### Goal of the exercise
List each line of the entries below that contains the string "appoggiatura". Matching is case-sensitive.

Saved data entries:

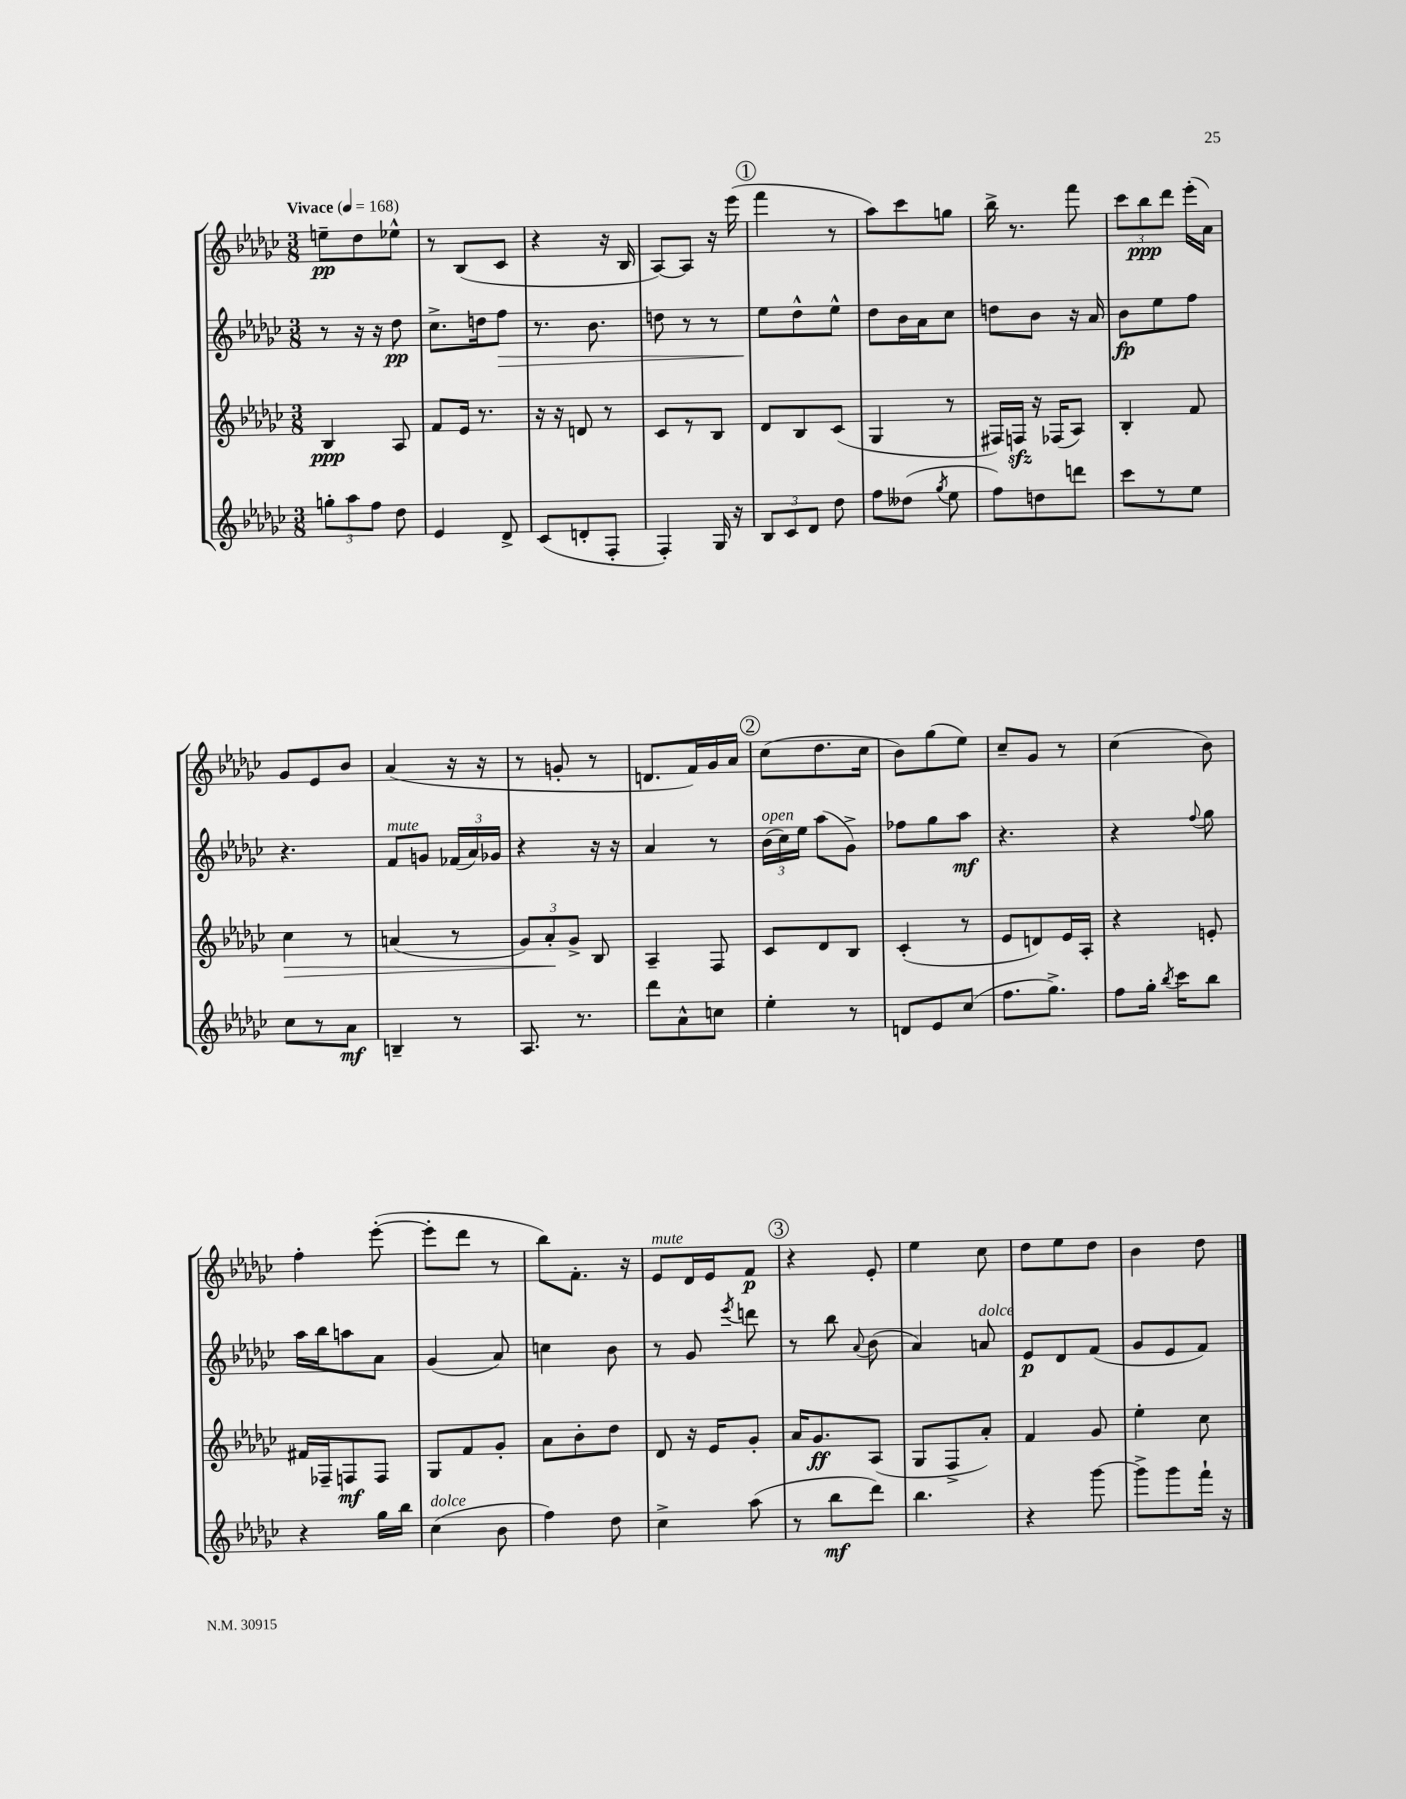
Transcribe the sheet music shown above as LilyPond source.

<<
\new StaffGroup <<
\new Staff = "s0" {
    \clef treble \key ges \major \numericTimeSignature \time 3/8 \tempo "Vivace" 4 = 168
    \autoBeamOff e''8[--\pp des''8 ees''8]-^ |
    r8 bes8[( ces'8] |
    r4 r16 bes16 |
    aes8[~) aes8] r16 ees'''16( |
    \mark \markup { \circle "1" } f'''4 r8 |
    aes''8[) ces'''8 g''8] |
    bes''16-> r8. f'''8 |
    \tuplet 3/2 { ces'''8[ bes''8\ppp des'''8] } ees'''16[-.( aes'16]) |
    ges'8[ ees'8 bes'8] |
    aes'4( r16 r16 |
    r8 g'8-. r8 |
    d'8.[ f'16) ges'16 aes'16] |
    \mark \markup { \circle "2" } ces''8[( des''8. ces''16] |
    bes'8[) ges''8( ees''8]) |
    ces''8[-- ges'8] r8 |
    ces''4( bes'8) |
    f''4-. ees'''8~-.( |
    ees'''8[-. des'''8] r8 |
    bes''8[) f'8.]-. r16 |
    ees'8[^\markup { \italic "mute" } des'16 ees'16 f'8]\p |
    \mark \markup { \circle "3" } r4 ees'8-. |
    ees''4 ces''8 |
    des''8[ ees''8 des''8] |
    bes'4 des''8 \bar "|." |
}
\new Staff = "s1" {
    \clef treble \key ges \major \numericTimeSignature \time 3/8
    \autoBeamOff r8 r16 r16 des''8\pp |
    ces''8.[-> d''16 f''8]\> |
    r8. bes'8. |
    d''8 r8 r8 |
    \mark \markup { \circle "1" } ees''8[\! des''8-^ ees''8]-^ |
    des''8[ bes'16 aes'16 ces''8] |
    d''8[ bes'8] r16 aes'16 |
    bes'8[\fp ees''8 f''8] |
    r4. |
    f'8[^\markup { \italic "mute" } g'8] \tuplet 3/2 { fes'16[( aes'16) ges'16] } |
    r4 r16 r16 |
    aes'4 r8 |
    \mark \markup { \circle "2" } \tuplet 3/2 { bes'16[^\markup { \italic "open" }( ces''16) ees''16] } aes''8[( ges'8]->) |
    fes''8[ ges''8 aes''8]\mf |
    r4. |
    r4 \appoggiatura { f''8 } ges''8 |
    aes''16[ bes''16 a''8 aes'8] |
    ges'4( aes'8) |
    c''4 bes'8 |
    r8 ges'8 \acciaccatura { ees'''8 } d'''8 |
    \mark \markup { \circle "3" } r8 bes''8 \appoggiatura { aes'8 } bes'8( |
    aes'4) a'8^\markup { \italic "dolce" } |
    ees'8[\p des'8 f'8]( |
    ges'8[ ees'8 f'8]) \bar "|." |
}
\new Staff = "s2" {
    \clef treble \key ges \major \numericTimeSignature \time 3/8
    \autoBeamOff bes4\ppp aes8 |
    f'8[ ees'16] r8. |
    r16 r16 d'8 r8 |
    ces'8[ r8 bes8] |
    \mark \markup { \circle "1" } des'8[ bes8 ces'8]( |
    ges4 r8 |
    fis16[) f16]\sfz r16 fes16[( aes8]) |
    bes4-. f'8 |
    ces''4\> r8 |
    a'4( r8 |
    \tuplet 3/2 { ges'8[) aes'8-.\! ges'8]-> } bes8 |
    aes4-- f8 |
    \mark \markup { \circle "2" } ces'8[ des'8 bes8] |
    ces'4-.( r8 |
    ees'8[ d'8) ees'16 aes16]-. |
    r4 e'8-. |
    fis'16[ fes16-- f8\mf f8] |
    ges8[ f'8 ges'8]-. |
    aes'8[ bes'8-. des''8] |
    des'8 r16 ees'16[ ges'8]-. |
    \mark \markup { \circle "3" } aes'16[ ges'8.\ff aes8]( |
    ges8[ f8-> aes'8]-.) |
    f'4 ges'8 |
    ees''4-. ces''8 \bar "|." |
}
\new Staff = "s3" {
    \clef treble \key ges \major \numericTimeSignature \time 3/8
    \autoBeamOff \tuplet 3/2 { g''8[-. aes''8 f''8] } des''8 |
    ees'4 des'8-> |
    ces'8[( d'8-. f8]-. |
    f4-.) ges16 r16 |
    \mark \markup { \circle "1" } \tuplet 3/2 { bes8[ ces'8 des'8] } des''8 |
    f''8[ deses''8]( \acciaccatura { ges''8 } ees''8 |
    f''8[) d''8 d'''8] |
    ces'''8[ r8 ees''8] |
    ces''8[ r8 aes'8]\mf |
    b4-- r8 |
    aes8. r8. |
    des'''8[ aes'8-^ c''8] |
    \mark \markup { \circle "2" } ees''4-. r8 |
    d'8[ ees'8 ces''8]( |
    f''8.[ ges''8.]->) |
    f''8[ ges''16]-. \acciaccatura { bes''8 } ces'''16[ bes''8] |
    r4 ges''16[ bes''16] |
    ces''4^\markup { \italic "dolce" }( bes'8 |
    f''4) des''8 |
    ces''4-> aes''8( |
    \mark \markup { \circle "3" } r8 bes''8[\mf des'''8]) |
    bes''4. |
    r4 ges'''8~ |
    ges'''8[-> ges'''8 f'''16]-! r16 \bar "|." |
}
>>
>>
\layout { \context { \Score \remove "Bar_number_engraver" } }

### Response
    r4 \appoggiatura { f''8 } ges''8 |
    \mark \markup { \circle "3" } r8 bes''8 \appoggiatura { aes'8 } bes'8( |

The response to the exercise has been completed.